What is needed —
Make an exact copy of the records, and keep the pictures out of it.

Records for this task —

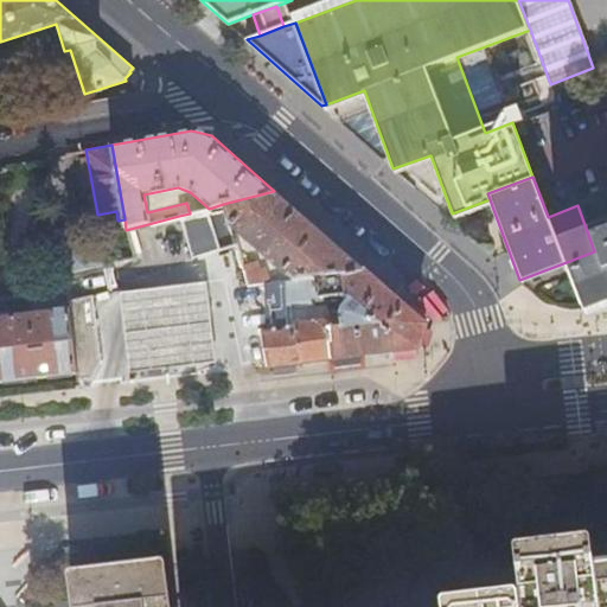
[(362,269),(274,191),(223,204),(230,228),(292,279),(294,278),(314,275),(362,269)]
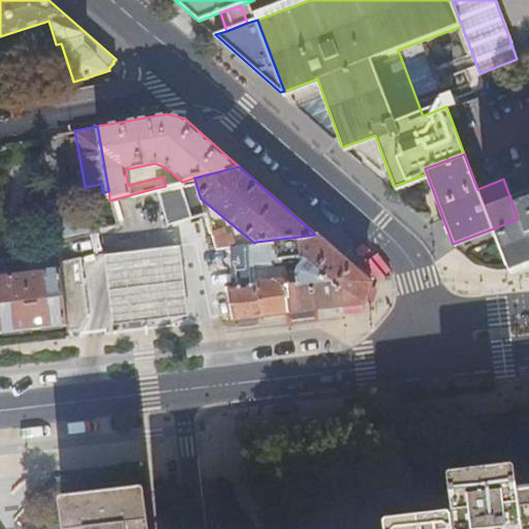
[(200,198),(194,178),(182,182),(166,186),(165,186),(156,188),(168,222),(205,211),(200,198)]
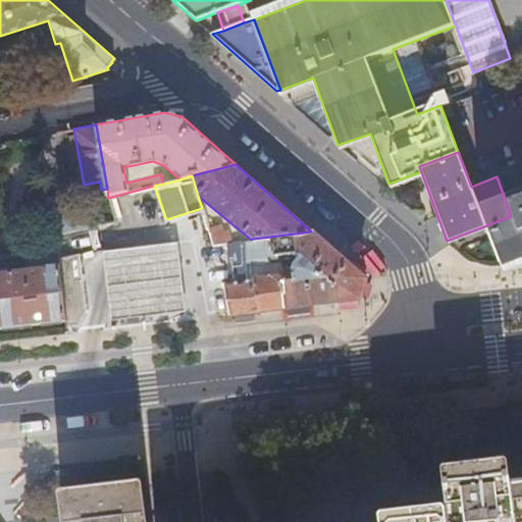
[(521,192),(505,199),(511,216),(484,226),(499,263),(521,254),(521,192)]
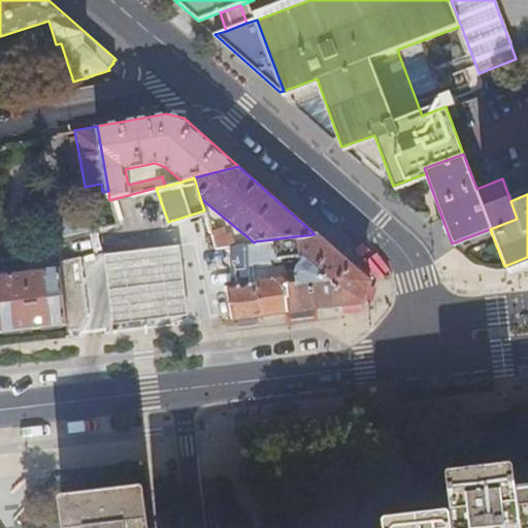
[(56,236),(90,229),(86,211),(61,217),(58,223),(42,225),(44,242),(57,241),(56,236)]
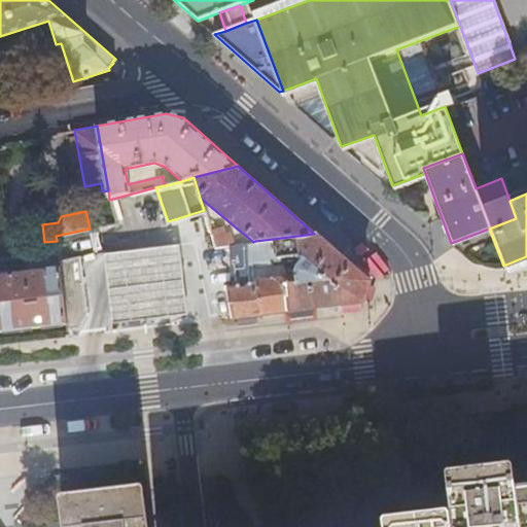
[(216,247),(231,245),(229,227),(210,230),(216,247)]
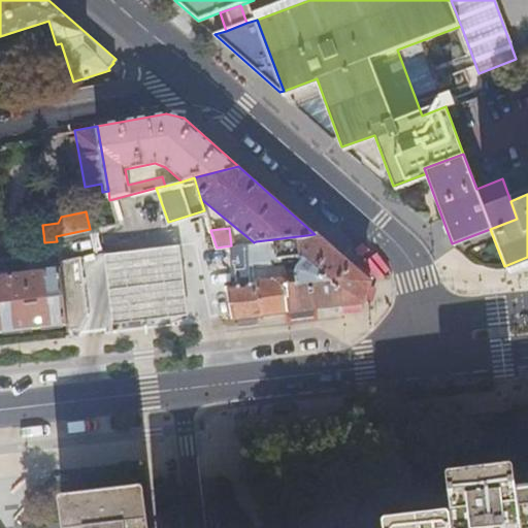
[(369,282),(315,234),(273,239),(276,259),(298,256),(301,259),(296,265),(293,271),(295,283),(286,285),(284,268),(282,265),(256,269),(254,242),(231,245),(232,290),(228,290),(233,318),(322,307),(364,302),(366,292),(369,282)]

Result for this exercise —
[(362,269),(274,191),(223,204),(230,228),(292,279),(294,278),(314,275),(362,269)]
[(200,198),(194,178),(182,182),(166,186),(165,186),(156,188),(168,222),(205,211),(200,198)]
[(521,192),(505,199),(511,216),(484,226),(499,263),(521,254),(521,192)]
[(56,236),(90,229),(86,211),(61,217),(58,223),(42,225),(44,242),(57,241),(56,236)]
[(216,247),(231,245),(229,227),(210,230),(216,247)]
[(369,282),(315,234),(273,239),(276,259),(298,256),(301,259),(296,265),(293,271),(295,283),(286,285),(284,268),(282,265),(256,269),(254,242),(231,245),(232,290),(228,290),(233,318),(322,307),(364,302),(366,292),(369,282)]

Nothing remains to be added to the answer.